### Work item
From the material that follows, count the lines with the word "white" in them. Reply with the number only.

******************************

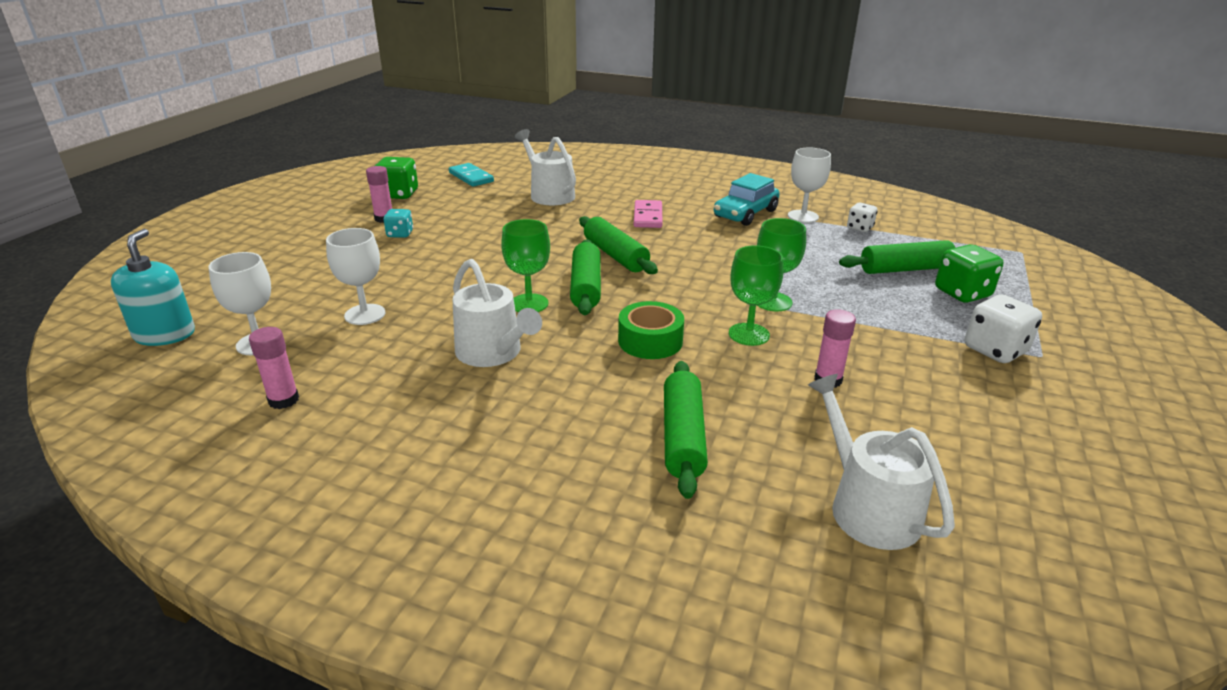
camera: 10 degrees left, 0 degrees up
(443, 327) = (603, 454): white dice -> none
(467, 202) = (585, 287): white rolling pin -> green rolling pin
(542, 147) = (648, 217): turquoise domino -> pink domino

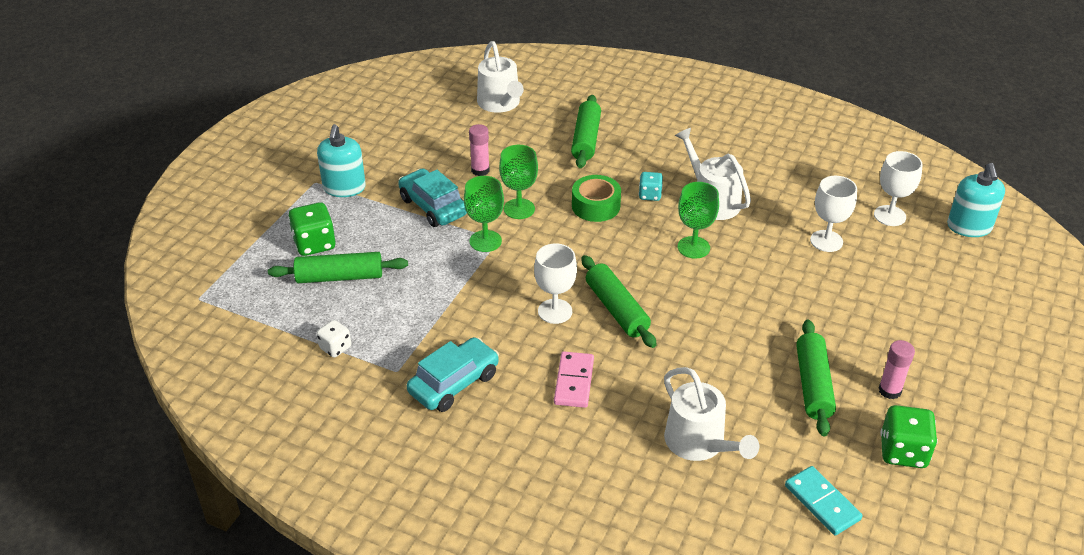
camera: 175 degrees left, 10 degrees up
(283, 400) = (837, 171): pink glue stick -> none
(400, 234) = (854, 357): turquoise dice -> turquoise dice (650, 195)
(585, 287) = (646, 265): green rolling pin -> green rolling pin (813, 385)
(803, 216) = (387, 374): white goblet -> white goblet (555, 311)
(859, 333) = (433, 206): none -> turquoise car
(995, 350) = (344, 188): white dice -> turquoise soap dispenser

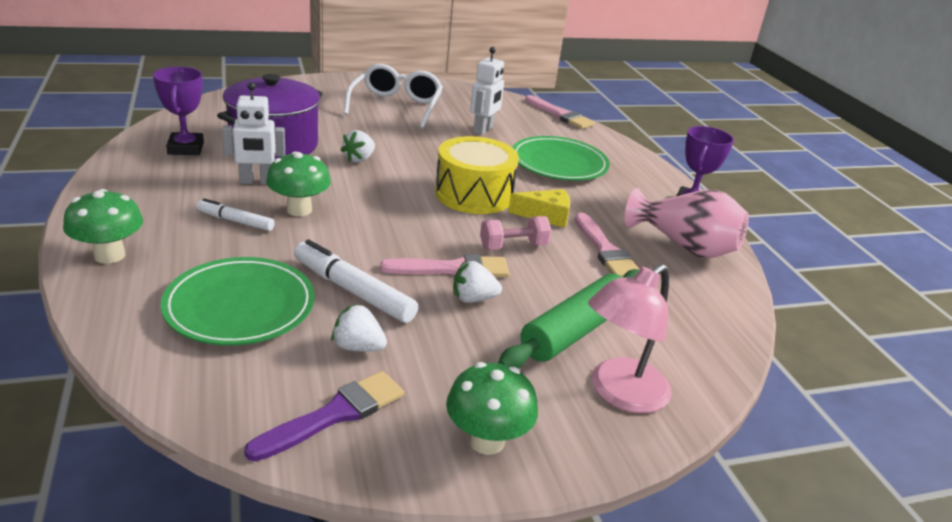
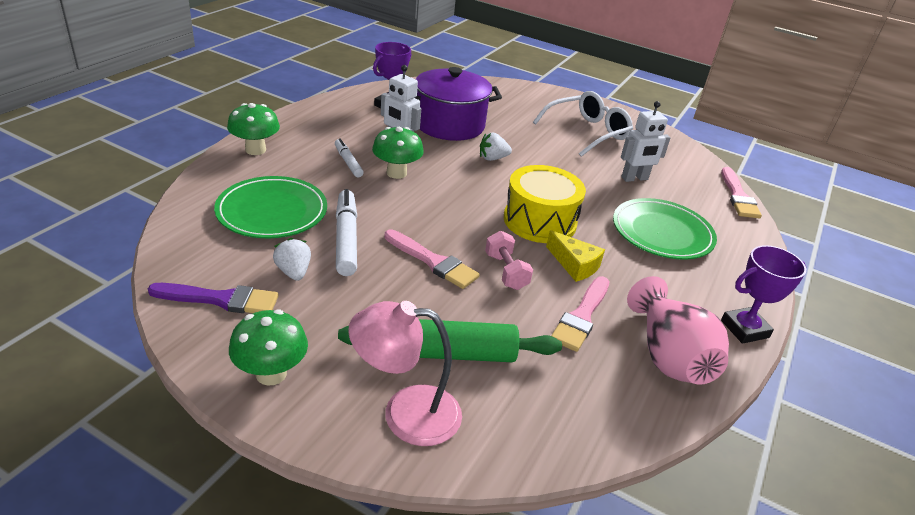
camera: 45 degrees right, 5 degrees up
(473, 299) = (413, 288): white strawberry -> none
(513, 246) = (506, 272): pink dumbbell -> pink dumbbell turned 45 degrees clockwise

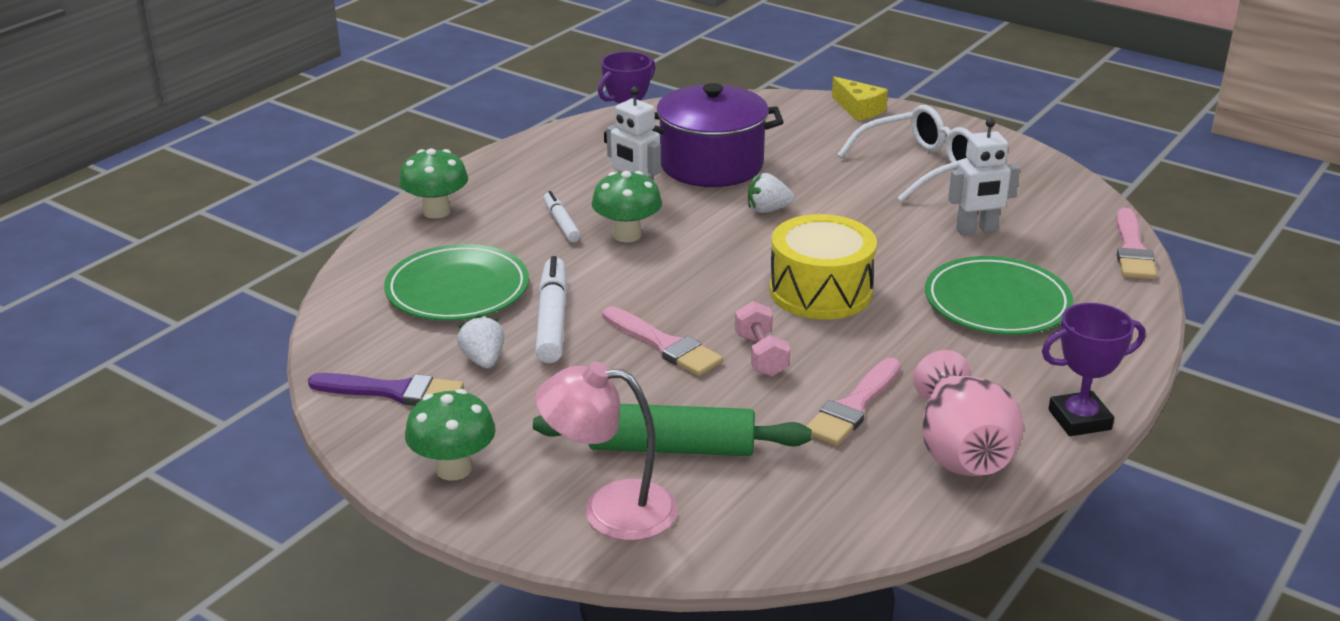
camera: 10 degrees right, 5 degrees down
(574, 265) = (858, 345): yellow cheese -> yellow cheese (859, 109)

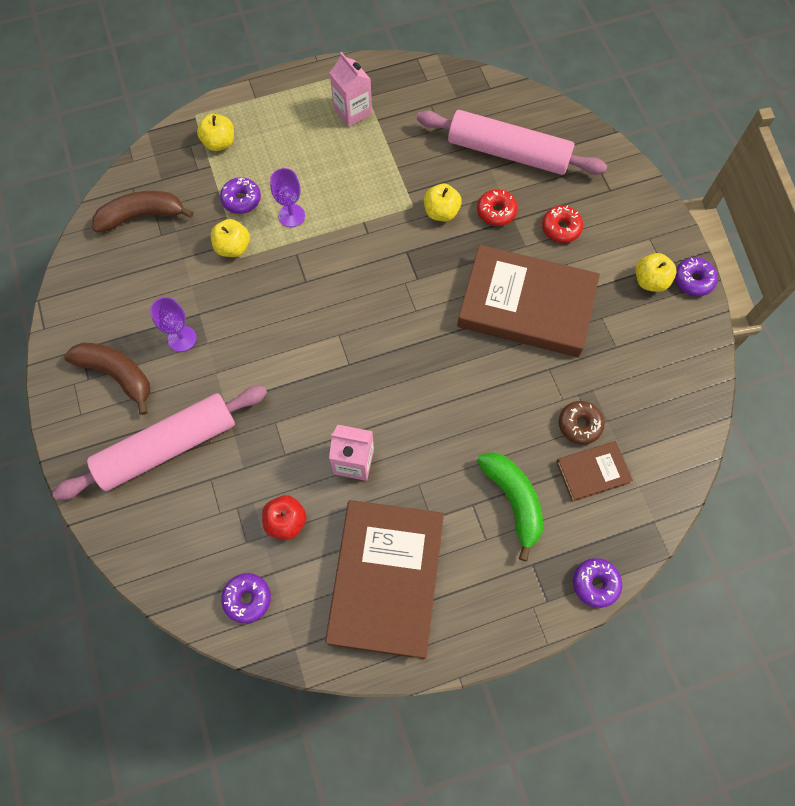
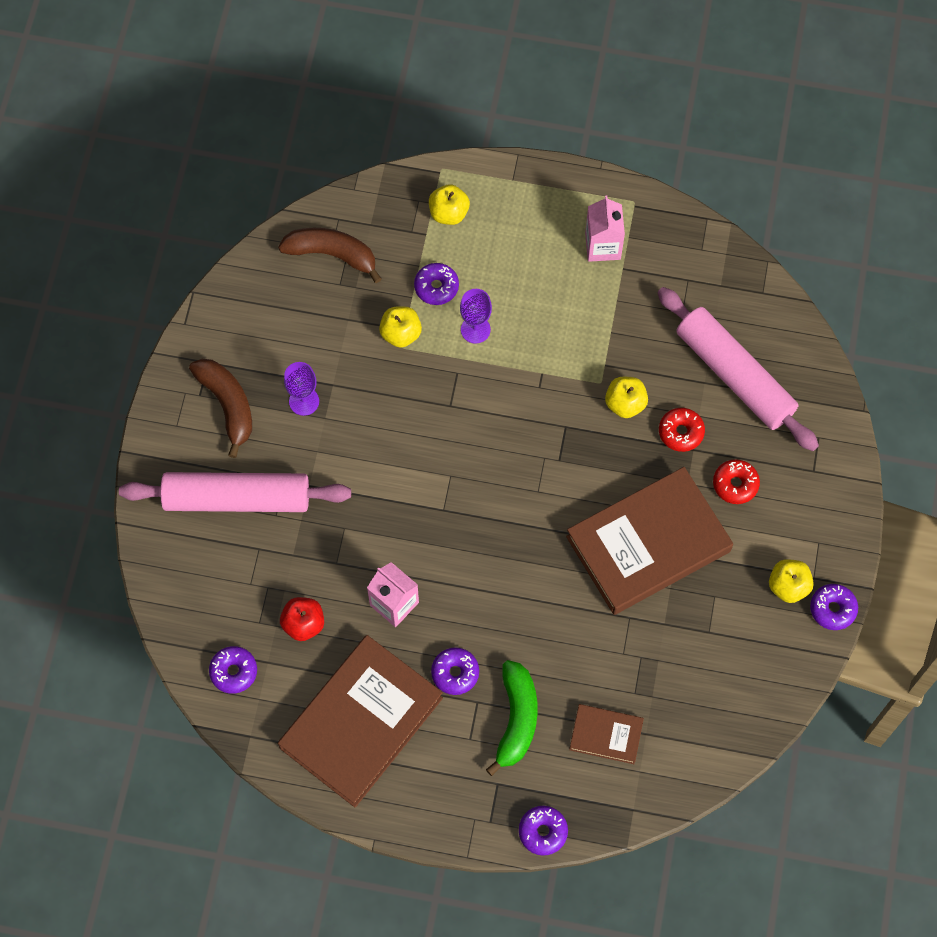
camera: 30 degrees right, 0 degrees up
(439, 491) = (455, 673): none -> purple donut
(526, 305) = (648, 544): brown book -> brown book turned 75 degrees counterclockwise
(579, 425) = (623, 686): brown donut -> none

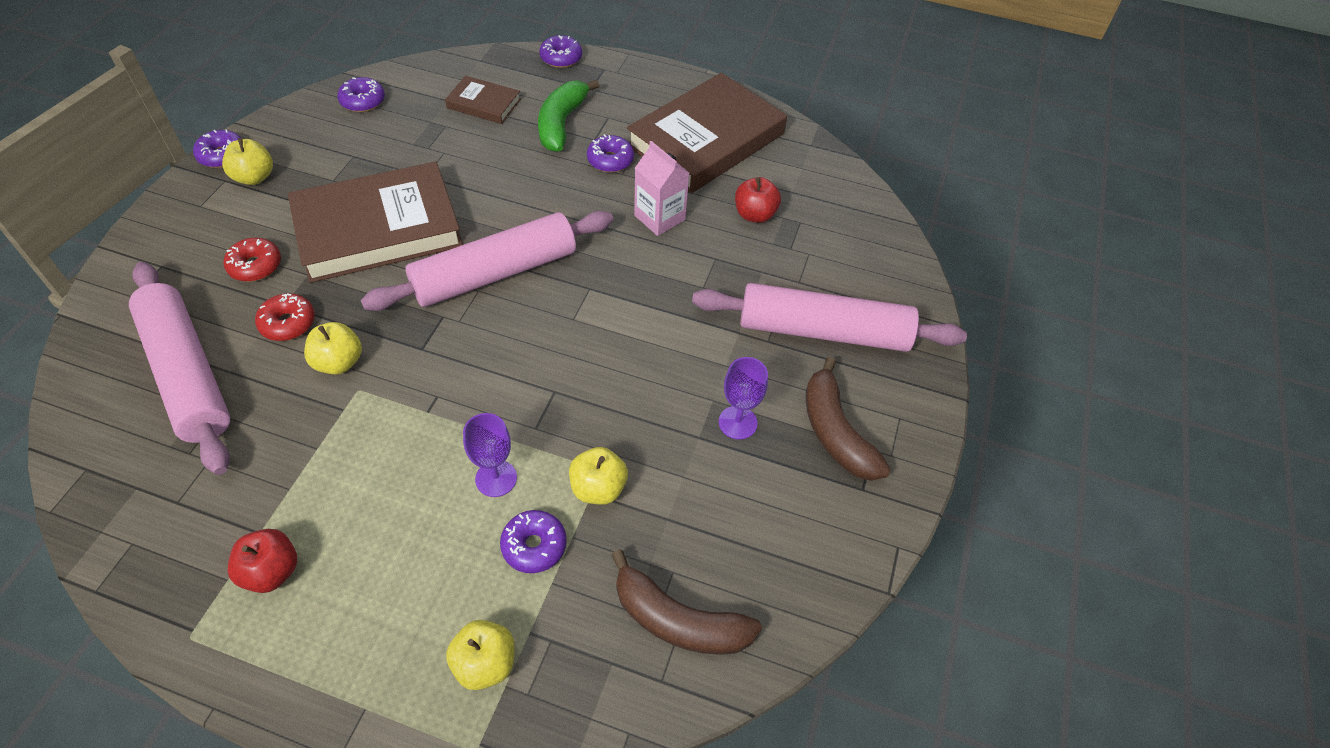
camera: 175 degrees left, 15 degrees down
(234, 672) = (826, 189): purple donut -> purple donut (363, 101)
(529, 512) = (495, 273): none -> pink rolling pin
(602, 246) = (271, 571): pink carton -> red apple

******************************

### Exercise answer
5